Transcribe word for word the lines below from the line with "BUTTON pin SIG: D2 -> D7" through the line with "RADIO1 pin SCK: D4 -> D8", ends included.

# Task input
--*--

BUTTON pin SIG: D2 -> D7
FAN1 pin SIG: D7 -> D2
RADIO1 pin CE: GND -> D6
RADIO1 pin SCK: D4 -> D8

--*--

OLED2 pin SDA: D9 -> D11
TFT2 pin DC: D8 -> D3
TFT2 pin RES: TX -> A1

--*--

# Output of the task
BUTTON pin SIG: D2 -> D7
FAN1 pin SIG: D7 -> D2
RADIO1 pin CE: GND -> D6
RADIO1 pin SCK: D4 -> D8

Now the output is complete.